## BEGIN Supplied material
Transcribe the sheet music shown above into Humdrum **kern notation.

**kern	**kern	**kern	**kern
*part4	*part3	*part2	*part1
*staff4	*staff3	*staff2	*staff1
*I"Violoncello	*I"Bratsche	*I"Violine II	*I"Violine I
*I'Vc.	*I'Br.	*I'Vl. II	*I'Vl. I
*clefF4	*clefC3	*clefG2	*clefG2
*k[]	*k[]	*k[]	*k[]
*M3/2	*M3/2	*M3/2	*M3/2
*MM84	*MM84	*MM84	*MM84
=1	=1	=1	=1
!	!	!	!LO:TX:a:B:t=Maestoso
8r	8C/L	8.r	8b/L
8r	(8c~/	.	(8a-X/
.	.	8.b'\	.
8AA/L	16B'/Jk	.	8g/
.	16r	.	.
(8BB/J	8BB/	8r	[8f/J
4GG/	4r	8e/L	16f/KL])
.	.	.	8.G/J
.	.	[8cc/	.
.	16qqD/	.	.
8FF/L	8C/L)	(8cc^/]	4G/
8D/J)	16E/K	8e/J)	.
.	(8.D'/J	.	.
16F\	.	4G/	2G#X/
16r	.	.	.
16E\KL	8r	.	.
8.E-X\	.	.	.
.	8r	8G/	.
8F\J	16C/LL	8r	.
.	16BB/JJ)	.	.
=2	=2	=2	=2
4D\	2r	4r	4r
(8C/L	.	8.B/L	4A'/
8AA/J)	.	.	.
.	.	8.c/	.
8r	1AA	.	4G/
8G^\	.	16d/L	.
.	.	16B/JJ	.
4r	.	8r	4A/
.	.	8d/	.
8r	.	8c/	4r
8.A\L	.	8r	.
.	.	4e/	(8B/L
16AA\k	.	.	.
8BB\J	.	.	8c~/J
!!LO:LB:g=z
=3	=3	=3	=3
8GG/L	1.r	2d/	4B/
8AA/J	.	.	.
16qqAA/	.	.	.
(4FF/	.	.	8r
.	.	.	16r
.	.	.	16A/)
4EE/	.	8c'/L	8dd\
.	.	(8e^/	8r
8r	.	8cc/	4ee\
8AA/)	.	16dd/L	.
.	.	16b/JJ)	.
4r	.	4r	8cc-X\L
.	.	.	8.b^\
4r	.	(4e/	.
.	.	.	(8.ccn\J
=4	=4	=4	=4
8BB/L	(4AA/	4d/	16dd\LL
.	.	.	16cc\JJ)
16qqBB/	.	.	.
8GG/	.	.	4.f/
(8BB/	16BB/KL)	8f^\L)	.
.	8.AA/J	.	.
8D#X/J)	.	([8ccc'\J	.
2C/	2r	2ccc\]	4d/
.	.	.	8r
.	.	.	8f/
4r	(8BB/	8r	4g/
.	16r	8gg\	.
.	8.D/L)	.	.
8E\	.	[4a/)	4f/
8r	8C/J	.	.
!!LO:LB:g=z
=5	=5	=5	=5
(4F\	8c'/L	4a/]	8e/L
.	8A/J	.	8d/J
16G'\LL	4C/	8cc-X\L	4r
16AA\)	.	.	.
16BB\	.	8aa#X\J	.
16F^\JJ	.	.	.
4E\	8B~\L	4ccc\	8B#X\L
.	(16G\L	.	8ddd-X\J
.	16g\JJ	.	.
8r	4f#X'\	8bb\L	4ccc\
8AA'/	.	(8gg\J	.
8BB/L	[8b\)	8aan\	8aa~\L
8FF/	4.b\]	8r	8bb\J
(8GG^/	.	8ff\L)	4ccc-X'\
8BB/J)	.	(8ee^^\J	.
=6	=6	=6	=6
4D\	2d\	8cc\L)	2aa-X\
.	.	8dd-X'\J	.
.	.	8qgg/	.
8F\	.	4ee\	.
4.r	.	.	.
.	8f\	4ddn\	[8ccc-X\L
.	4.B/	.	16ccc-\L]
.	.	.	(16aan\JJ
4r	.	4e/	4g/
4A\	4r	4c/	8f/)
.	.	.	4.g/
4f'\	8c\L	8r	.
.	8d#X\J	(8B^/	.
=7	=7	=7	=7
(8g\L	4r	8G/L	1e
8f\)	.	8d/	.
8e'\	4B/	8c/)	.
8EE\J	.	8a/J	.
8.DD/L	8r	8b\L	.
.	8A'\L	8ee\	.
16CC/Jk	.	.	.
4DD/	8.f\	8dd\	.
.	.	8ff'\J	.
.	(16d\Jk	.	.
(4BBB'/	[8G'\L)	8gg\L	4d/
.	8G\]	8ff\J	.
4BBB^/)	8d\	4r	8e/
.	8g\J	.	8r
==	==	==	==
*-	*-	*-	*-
## END Supplied material
#### Task statement
List each line of the records above that contains the string "kern".

#### The reply
Transcribe the sheet music shown above into Humdrum **kern notation.
**kern	**kern	**kern	**kern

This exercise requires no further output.